• _WHAT YOU ARE ASKED TO DO_
Report back each line of the records that contains the string "green".

• _RECORDS FOR THE TASK_
※
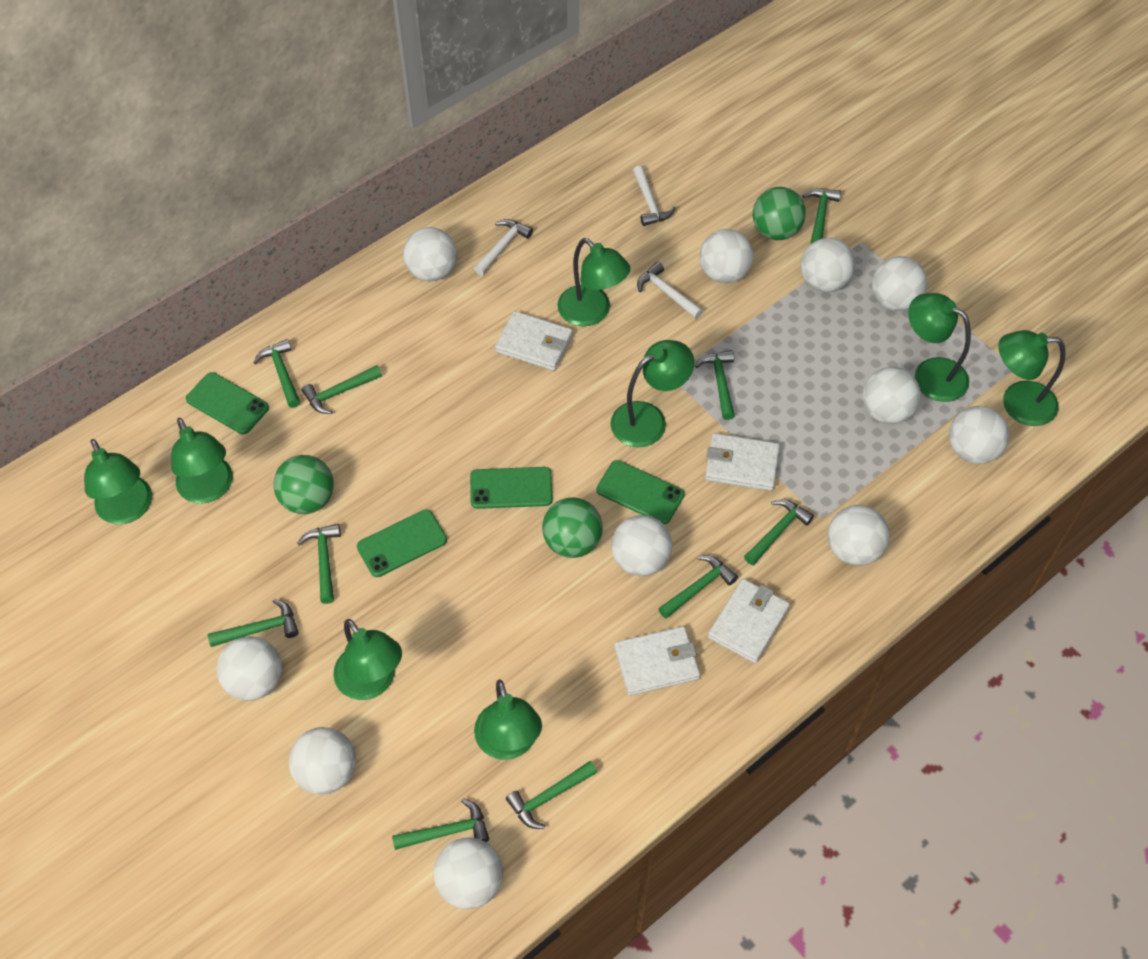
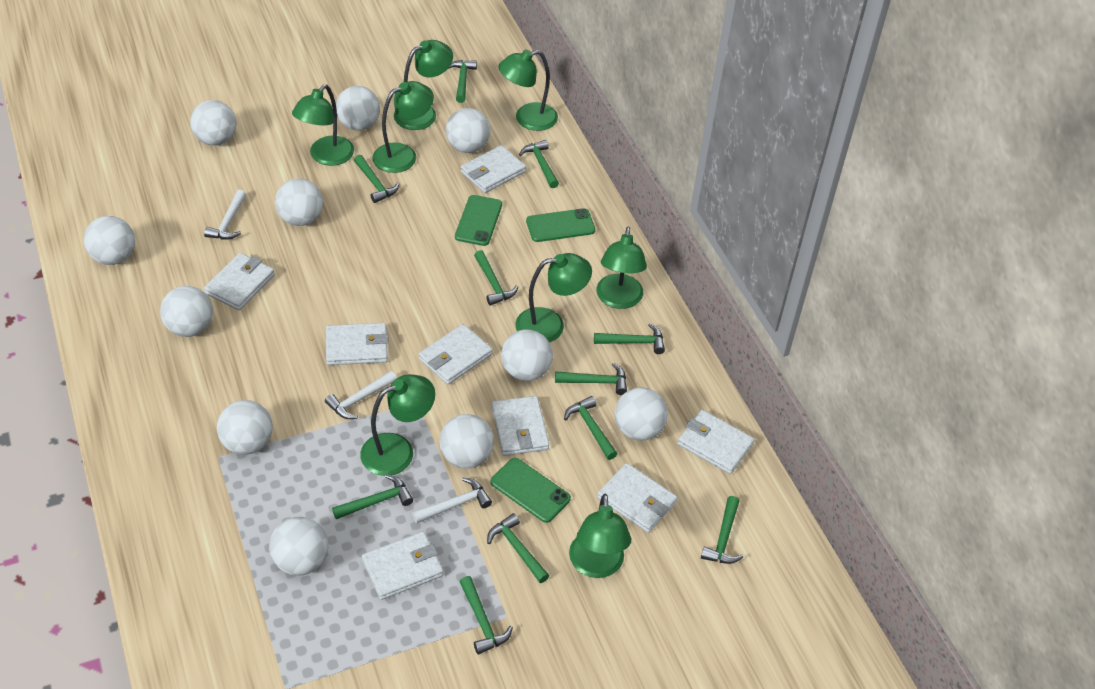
green ball: 3 -> 0
green hammer: 10 -> 11
green phone: 4 -> 3
white wallet: 4 -> 8

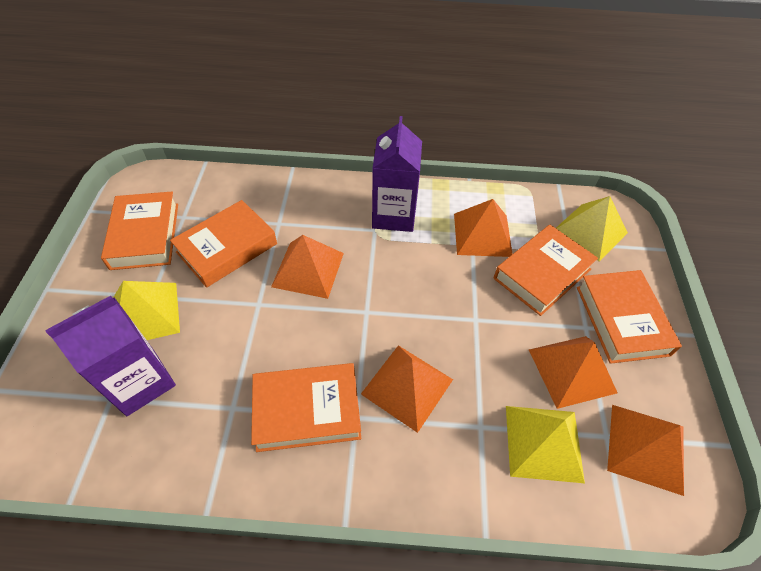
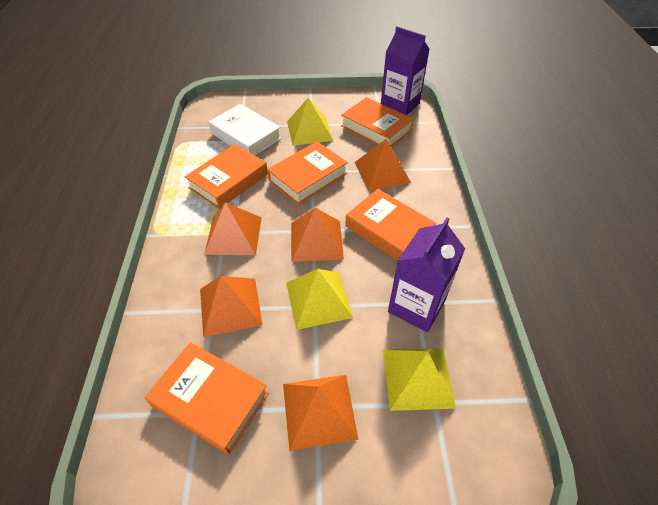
white book: 0 -> 1

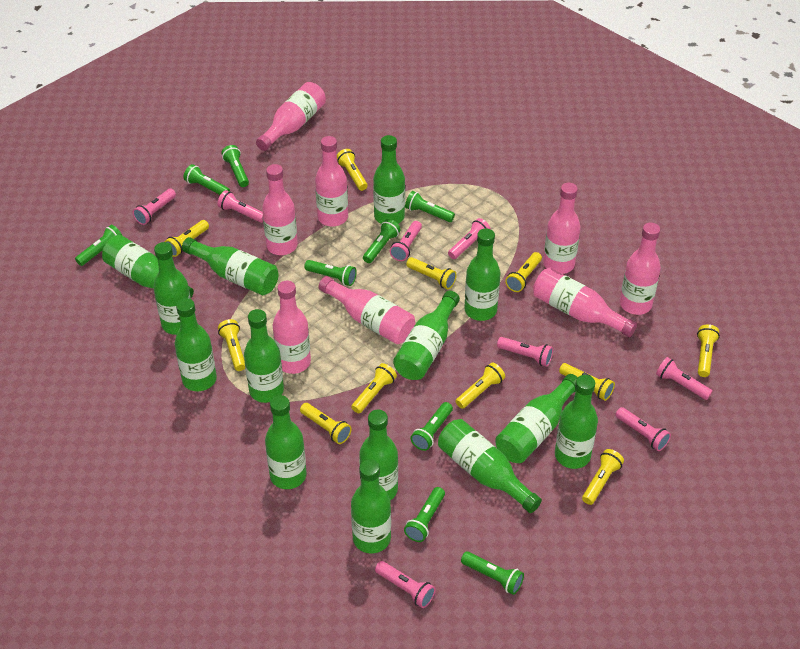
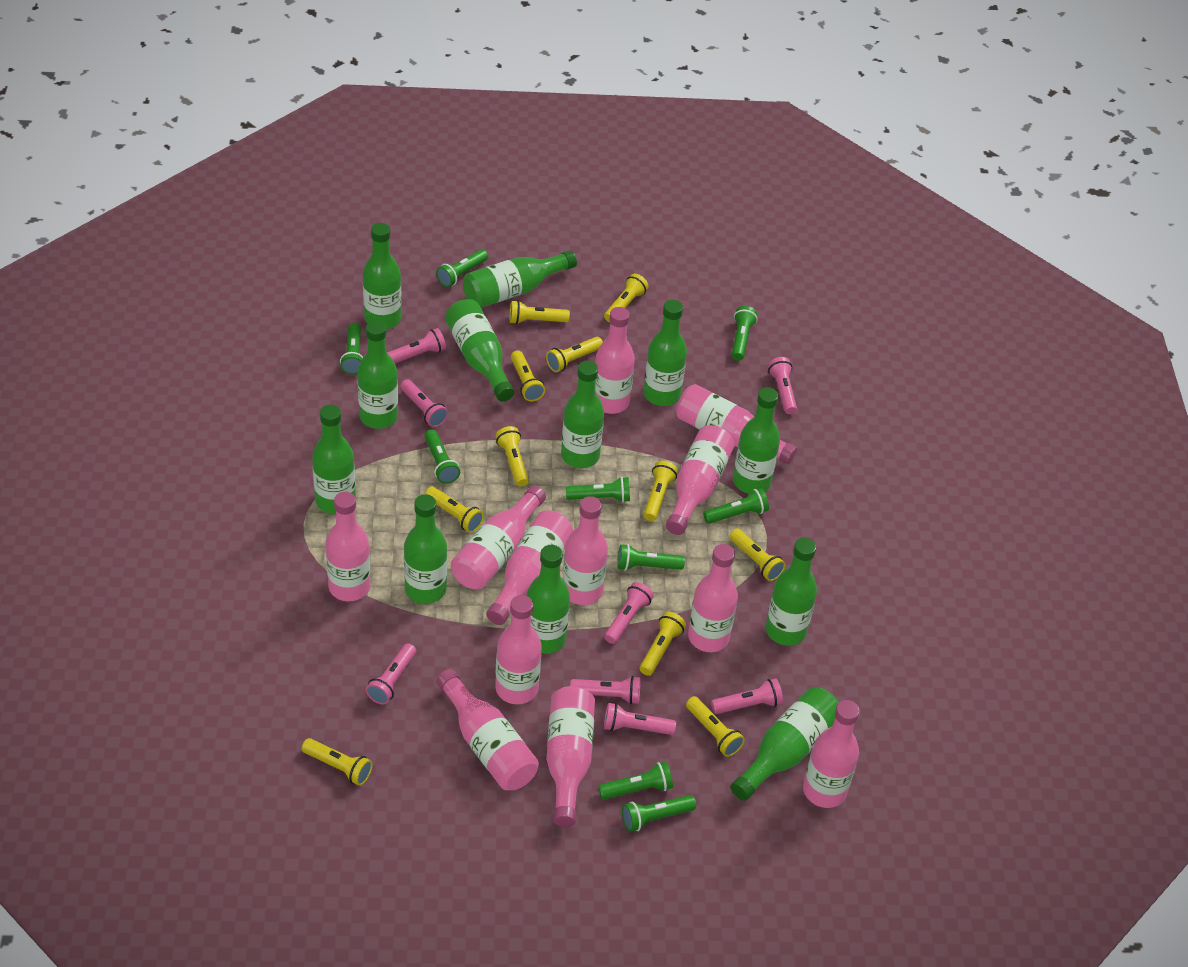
green bottle: 14 -> 12
pink bottle: 8 -> 12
※
• _ANSWER FOR THIS EXERCISE_
green ball: 3 -> 0
green hammer: 10 -> 11
green phone: 4 -> 3
green bottle: 14 -> 12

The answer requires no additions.